### Task to carry out
Transcribe every entry word for word. Skip the pictures.

### Information supplied
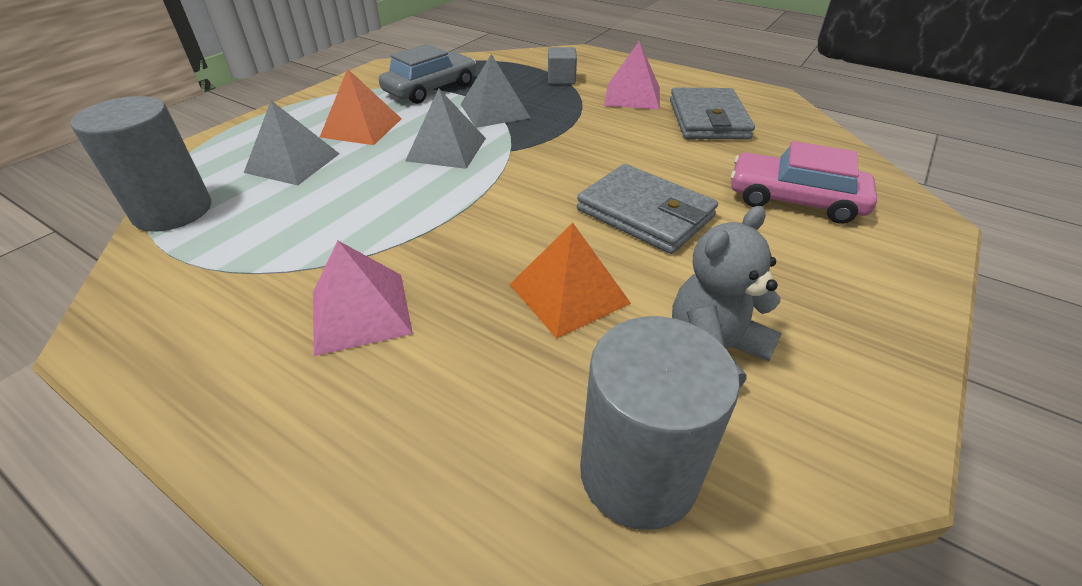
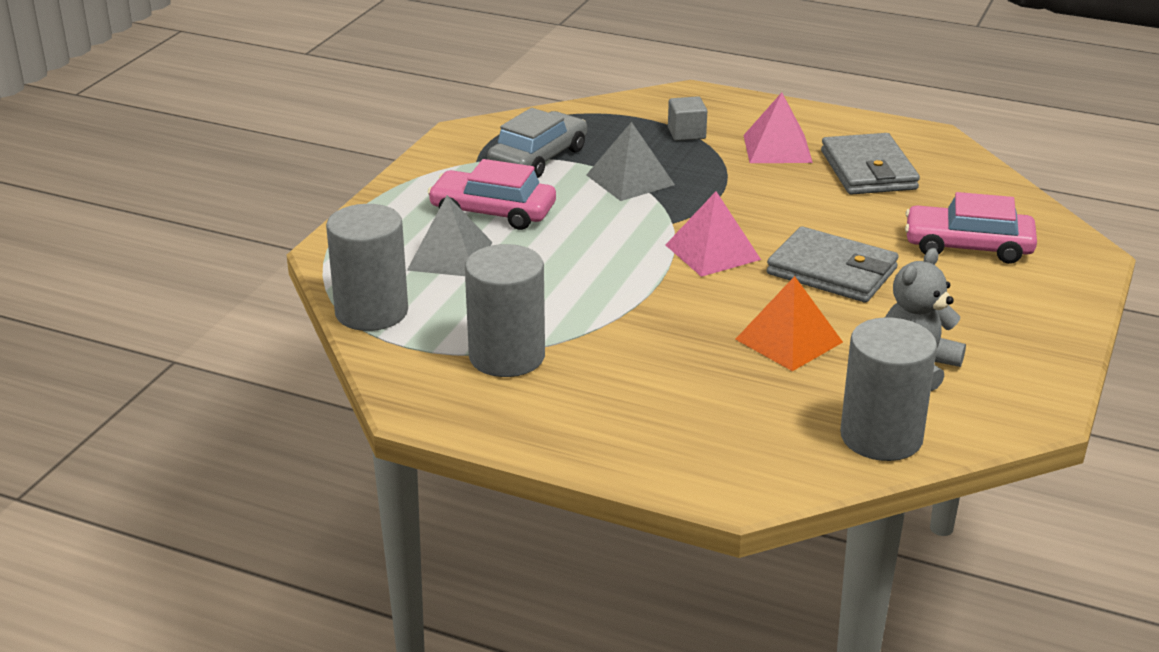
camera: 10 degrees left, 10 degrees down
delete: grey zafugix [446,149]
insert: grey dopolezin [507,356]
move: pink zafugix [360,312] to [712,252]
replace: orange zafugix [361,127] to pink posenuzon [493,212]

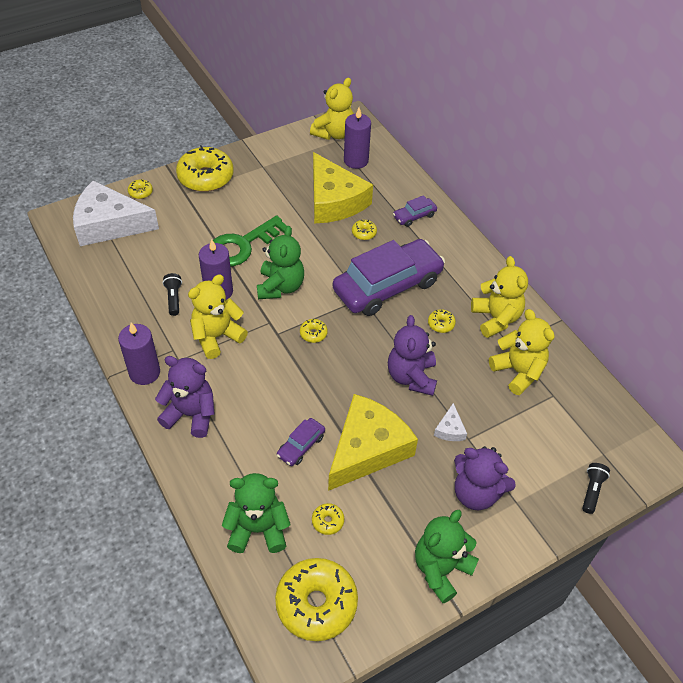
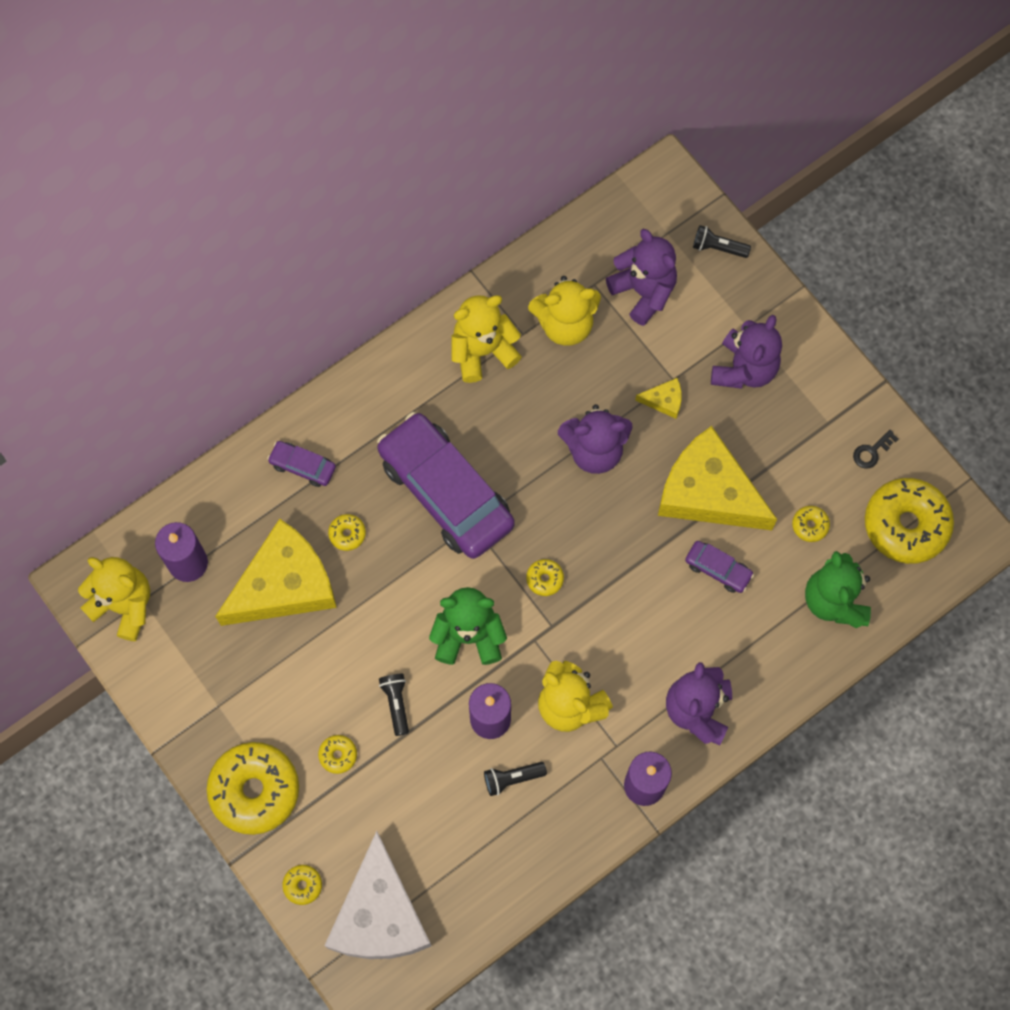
camera: 95 degrees left, 20 degrees up
delete: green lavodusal [441,569]
insert: purple lavodusal [643,291]; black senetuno [872,452]
move: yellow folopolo [441,324] to [338,755]
replace: green senetuno [242,245] to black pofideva [396,703]
recolor: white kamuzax [450,429] to yellow kamuzax [664,400]
rotate: purple posenuzon [414,216] = [302,466] 150 degrees clockwise; yellow lavodusal [518,371] = [565,324] 150 degrees counterclockwise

### Solution to the exercise
camera: 10 degrees left, 10 degrees down
delete: grey zafugix [446,149]
insert: grey dopolezin [507,356]
move: pink zafugix [360,312] to [712,252]
replace: orange zafugix [361,127] to pink posenuzon [493,212]

camera: 95 degrees left, 20 degrees up
delete: green lavodusal [441,569]
insert: purple lavodusal [643,291]; black senetuno [872,452]
move: yellow folopolo [441,324] to [338,755]
replace: green senetuno [242,245] to black pofideva [396,703]
recolor: white kamuzax [450,429] to yellow kamuzax [664,400]
rotate: purple posenuzon [414,216] = [302,466] 150 degrees clockwise; yellow lavodusal [518,371] = [565,324] 150 degrees counterclockwise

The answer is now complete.